What you will do: When copying the data below, keep only the lines from the one with "C8: 68nF (GND, n9) -> 15nF (GND, n9)" through the one with "RV1: 500k (+9V, DGND, wiper", word for word, and skip the pictures.

=== Input material ===

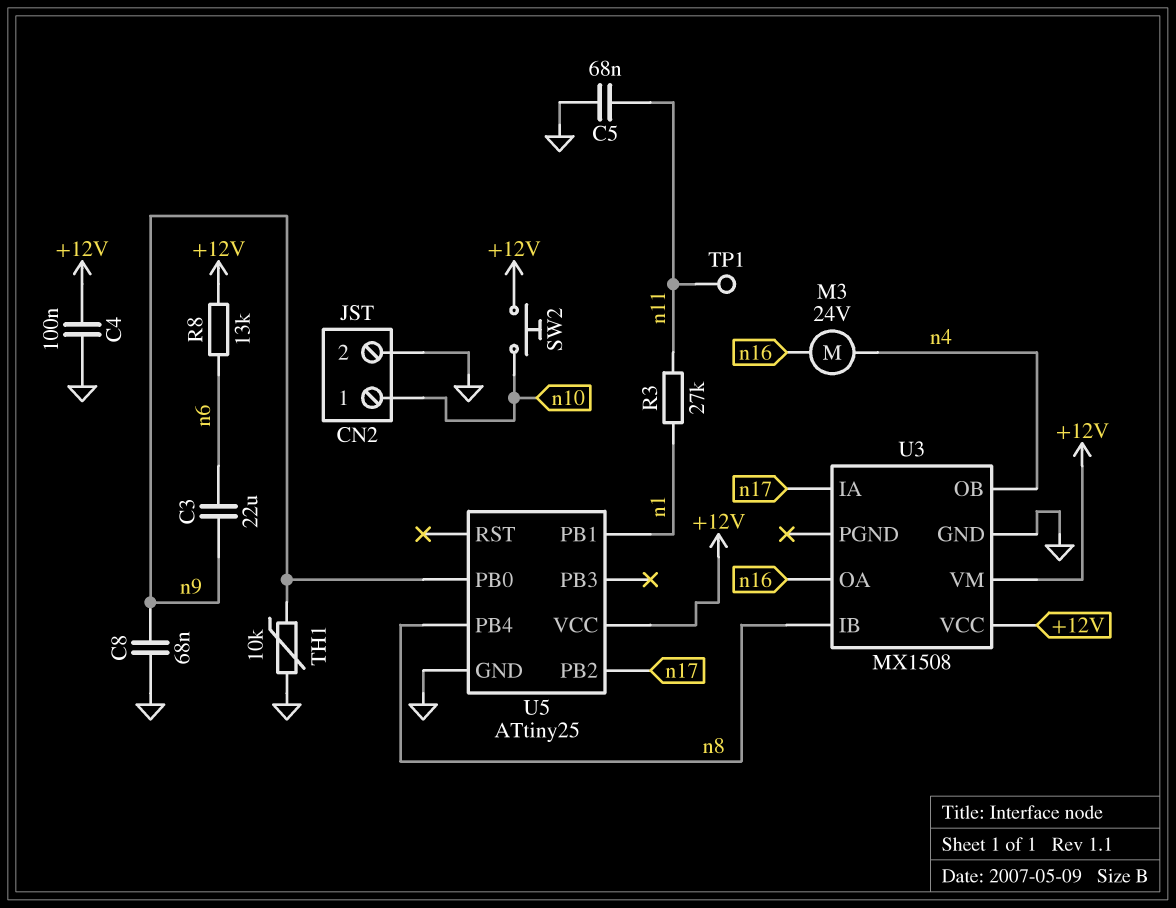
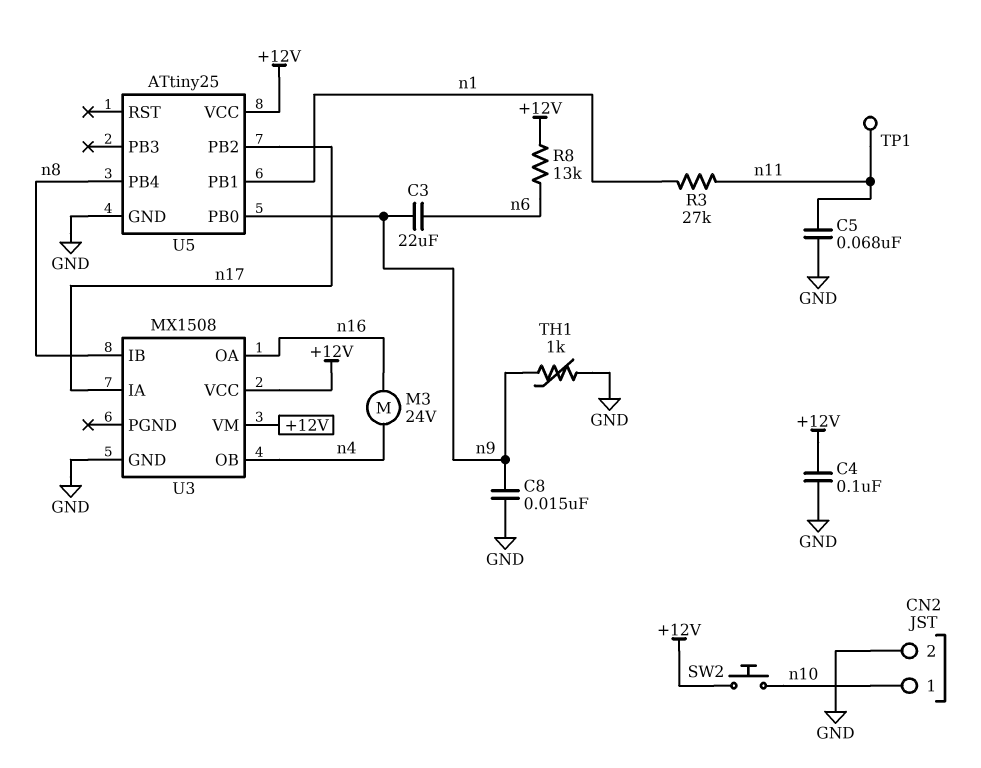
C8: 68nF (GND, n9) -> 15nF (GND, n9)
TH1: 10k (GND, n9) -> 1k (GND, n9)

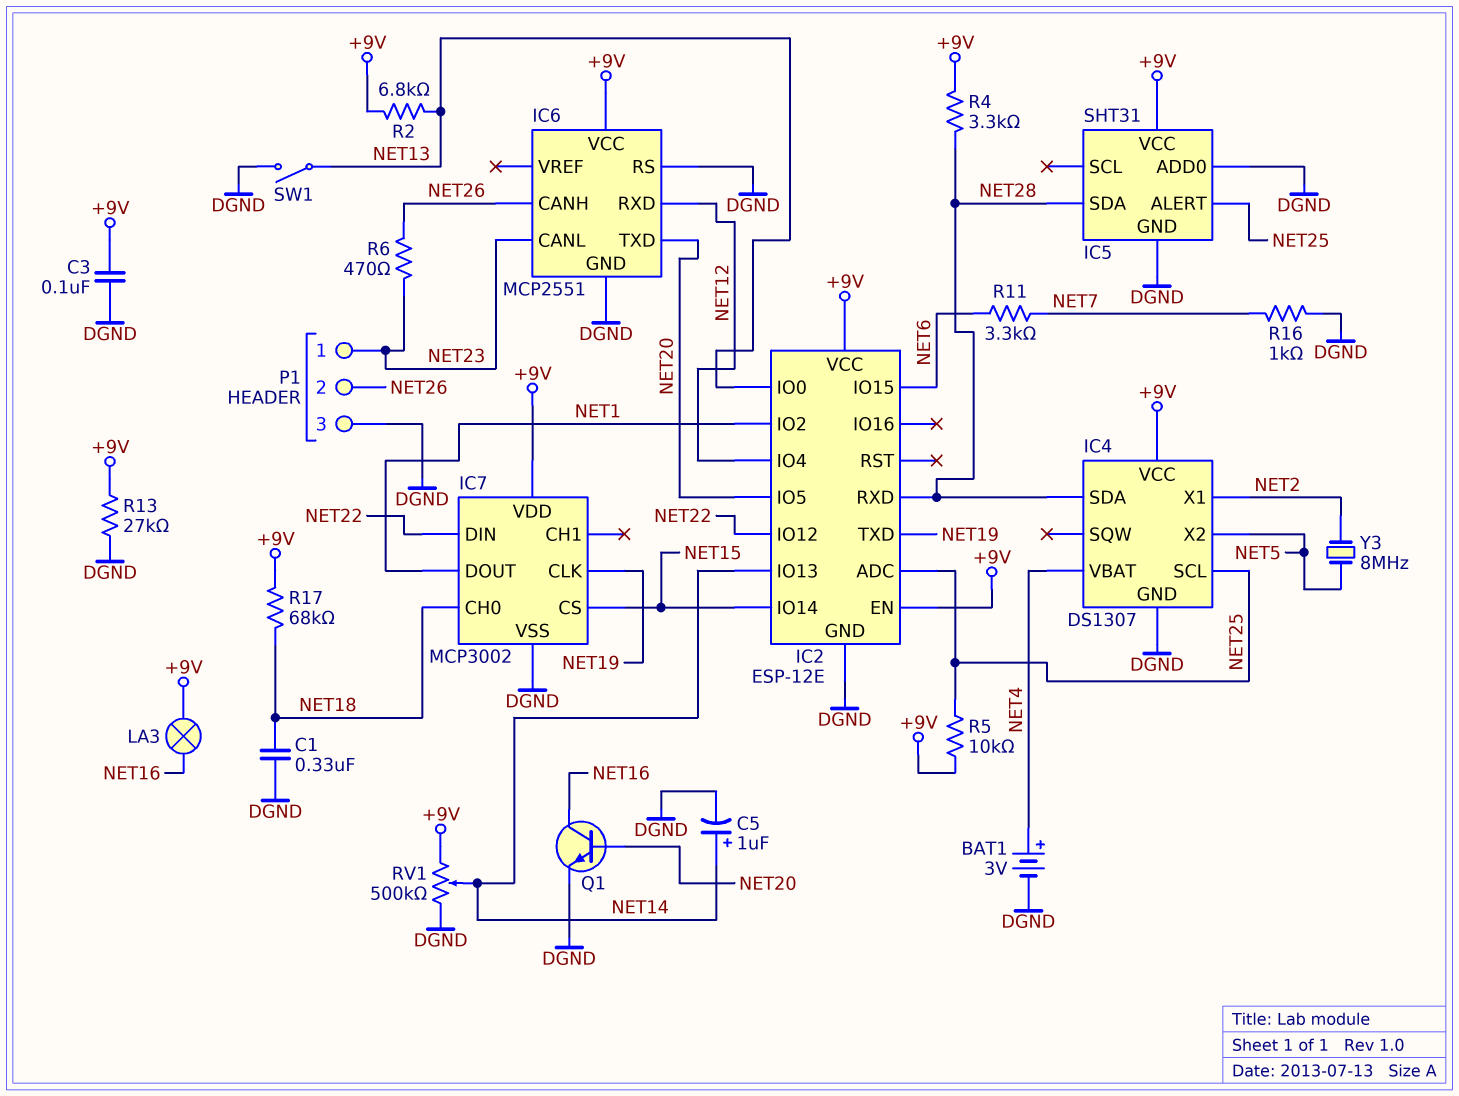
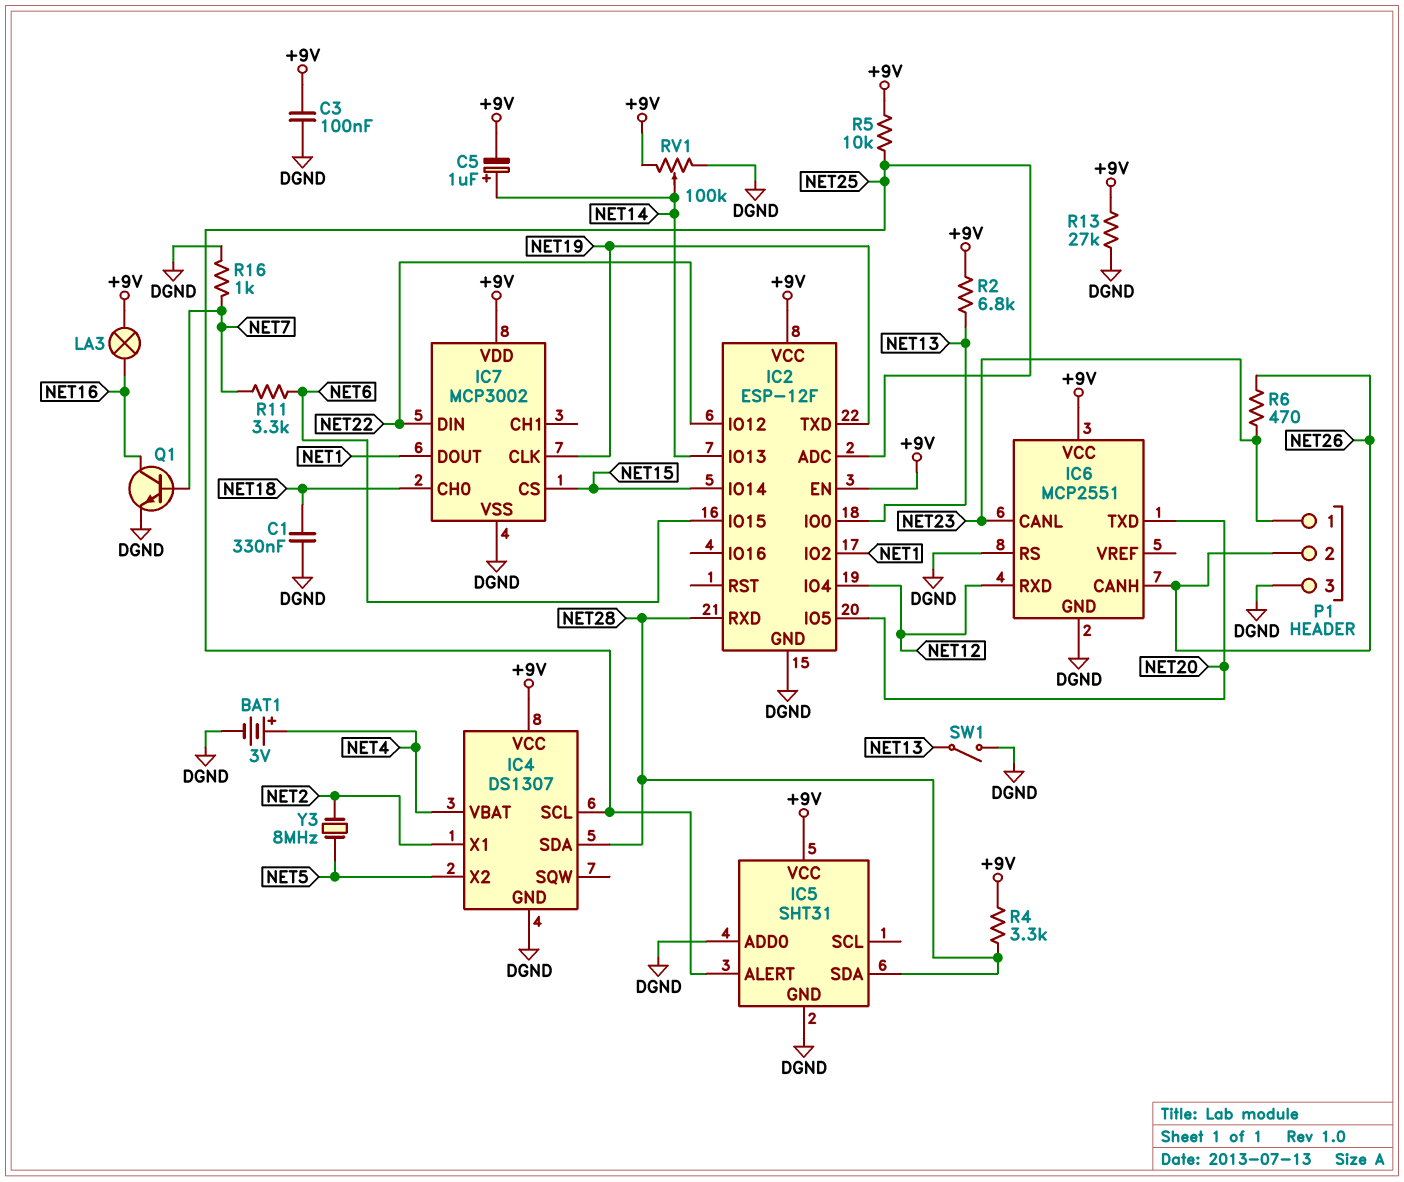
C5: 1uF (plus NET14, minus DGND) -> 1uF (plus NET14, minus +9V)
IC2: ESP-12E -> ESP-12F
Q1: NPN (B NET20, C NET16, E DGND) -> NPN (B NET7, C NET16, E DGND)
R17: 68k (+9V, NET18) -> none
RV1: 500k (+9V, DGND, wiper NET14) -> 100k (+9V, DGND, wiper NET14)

===
=== Input material ===

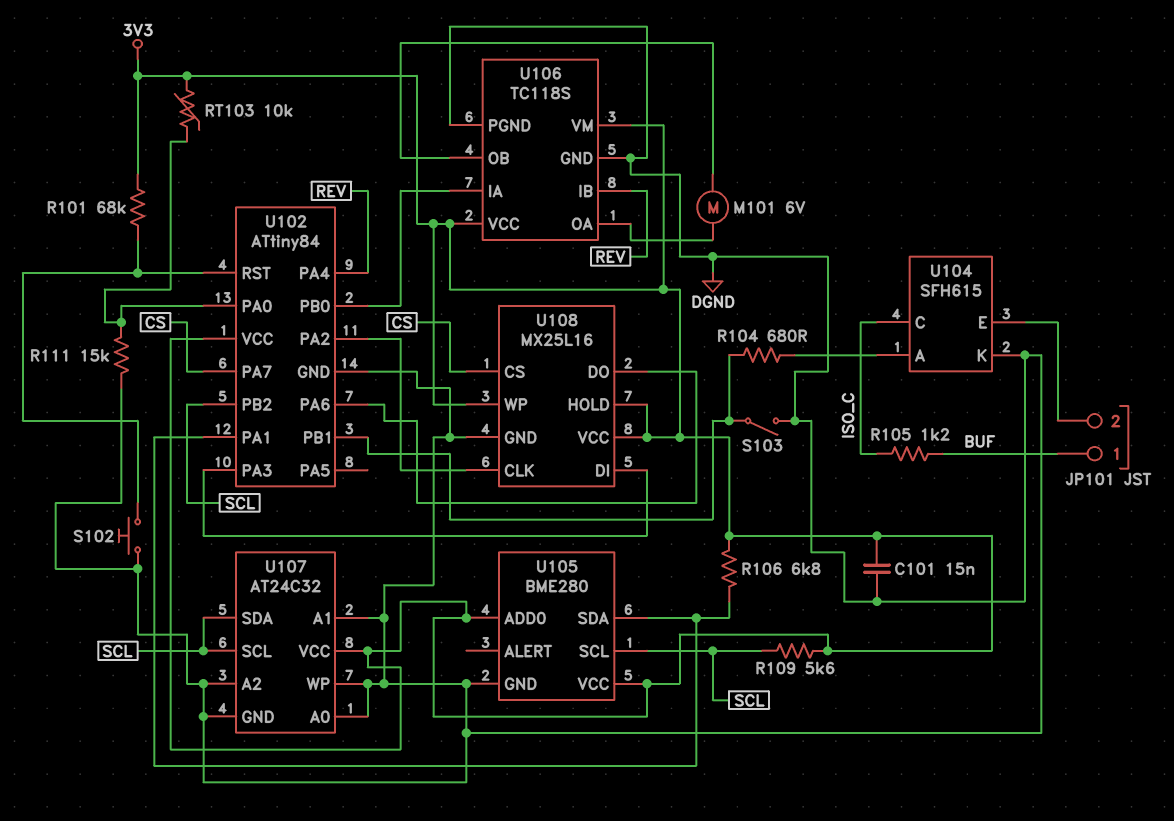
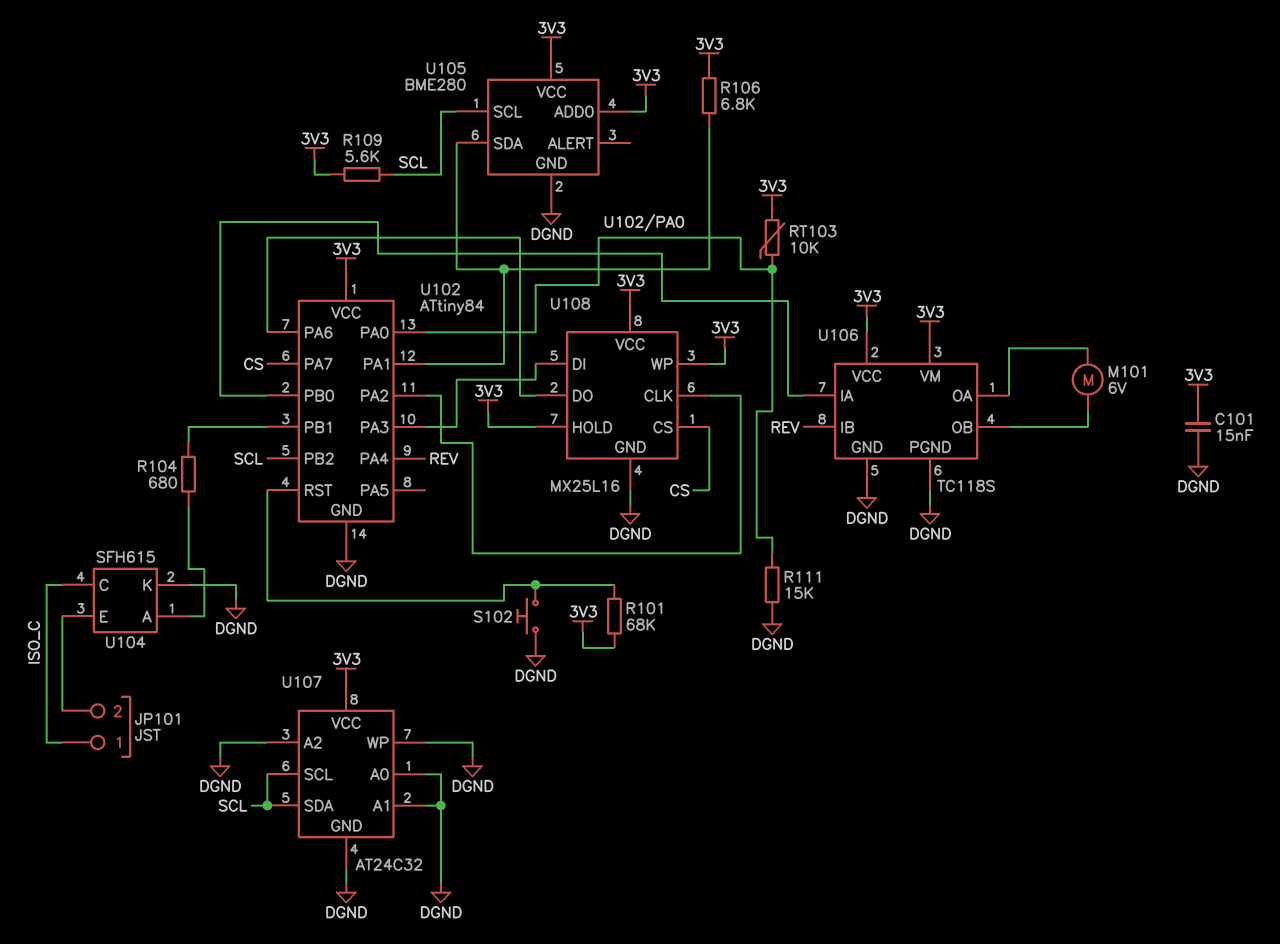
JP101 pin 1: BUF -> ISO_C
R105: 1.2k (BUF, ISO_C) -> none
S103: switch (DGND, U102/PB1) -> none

===

Answer to this problem:
C8: 68nF (GND, n9) -> 15nF (GND, n9)
TH1: 10k (GND, n9) -> 1k (GND, n9)

C5: 1uF (plus NET14, minus DGND) -> 1uF (plus NET14, minus +9V)
IC2: ESP-12E -> ESP-12F
Q1: NPN (B NET20, C NET16, E DGND) -> NPN (B NET7, C NET16, E DGND)
R17: 68k (+9V, NET18) -> none
RV1: 500k (+9V, DGND, wiper NET14) -> 100k (+9V, DGND, wiper NET14)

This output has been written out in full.